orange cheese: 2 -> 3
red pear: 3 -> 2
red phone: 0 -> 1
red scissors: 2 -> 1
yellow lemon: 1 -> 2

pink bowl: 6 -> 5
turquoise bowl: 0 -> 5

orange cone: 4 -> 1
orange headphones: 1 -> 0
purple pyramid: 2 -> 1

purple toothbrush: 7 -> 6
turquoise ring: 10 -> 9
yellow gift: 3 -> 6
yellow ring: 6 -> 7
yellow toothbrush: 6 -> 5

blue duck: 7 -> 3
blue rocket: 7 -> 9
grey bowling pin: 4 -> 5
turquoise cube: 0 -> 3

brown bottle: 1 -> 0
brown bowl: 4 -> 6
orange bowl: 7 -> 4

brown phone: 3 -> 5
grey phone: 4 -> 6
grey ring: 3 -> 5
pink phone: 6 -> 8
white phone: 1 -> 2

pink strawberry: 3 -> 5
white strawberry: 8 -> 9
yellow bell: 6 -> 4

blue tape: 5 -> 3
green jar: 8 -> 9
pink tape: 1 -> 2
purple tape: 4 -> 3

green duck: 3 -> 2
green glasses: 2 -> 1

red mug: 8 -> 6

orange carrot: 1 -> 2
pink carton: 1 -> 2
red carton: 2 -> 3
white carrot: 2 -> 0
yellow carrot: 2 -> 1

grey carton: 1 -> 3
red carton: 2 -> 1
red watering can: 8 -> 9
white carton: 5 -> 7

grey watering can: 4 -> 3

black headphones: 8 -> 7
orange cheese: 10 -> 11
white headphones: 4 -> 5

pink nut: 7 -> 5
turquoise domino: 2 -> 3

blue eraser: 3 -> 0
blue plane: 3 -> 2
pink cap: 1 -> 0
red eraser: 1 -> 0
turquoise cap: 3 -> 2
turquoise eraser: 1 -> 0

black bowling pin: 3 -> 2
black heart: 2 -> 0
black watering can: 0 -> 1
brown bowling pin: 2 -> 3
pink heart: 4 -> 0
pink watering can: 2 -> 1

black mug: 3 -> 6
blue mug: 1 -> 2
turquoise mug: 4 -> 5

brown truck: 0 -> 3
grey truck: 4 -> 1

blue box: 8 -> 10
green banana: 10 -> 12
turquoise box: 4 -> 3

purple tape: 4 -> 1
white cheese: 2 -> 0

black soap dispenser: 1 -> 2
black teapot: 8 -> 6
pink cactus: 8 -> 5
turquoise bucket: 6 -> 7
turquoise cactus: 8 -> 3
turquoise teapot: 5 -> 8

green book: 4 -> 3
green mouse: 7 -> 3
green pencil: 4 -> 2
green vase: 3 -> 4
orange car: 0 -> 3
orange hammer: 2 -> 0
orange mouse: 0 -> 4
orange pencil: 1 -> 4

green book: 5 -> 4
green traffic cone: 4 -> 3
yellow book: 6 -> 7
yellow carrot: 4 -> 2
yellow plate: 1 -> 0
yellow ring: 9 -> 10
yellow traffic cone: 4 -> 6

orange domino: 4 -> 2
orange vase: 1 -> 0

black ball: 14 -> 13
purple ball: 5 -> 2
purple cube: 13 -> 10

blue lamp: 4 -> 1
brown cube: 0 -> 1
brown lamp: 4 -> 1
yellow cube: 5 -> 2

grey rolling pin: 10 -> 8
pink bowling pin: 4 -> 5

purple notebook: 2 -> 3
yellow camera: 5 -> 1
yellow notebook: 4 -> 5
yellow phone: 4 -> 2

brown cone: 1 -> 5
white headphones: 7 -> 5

════════════════════

WORK REQUEST: Skip every line before the one containing "yellow plate: 1 -> 0". Retype that line and the rest through the last one exactly as they stand in the listing.

SOLUTION FOR THIS PROBLEM:
yellow plate: 1 -> 0
yellow ring: 9 -> 10
yellow traffic cone: 4 -> 6

orange domino: 4 -> 2
orange vase: 1 -> 0

black ball: 14 -> 13
purple ball: 5 -> 2
purple cube: 13 -> 10

blue lamp: 4 -> 1
brown cube: 0 -> 1
brown lamp: 4 -> 1
yellow cube: 5 -> 2

grey rolling pin: 10 -> 8
pink bowling pin: 4 -> 5

purple notebook: 2 -> 3
yellow camera: 5 -> 1
yellow notebook: 4 -> 5
yellow phone: 4 -> 2

brown cone: 1 -> 5
white headphones: 7 -> 5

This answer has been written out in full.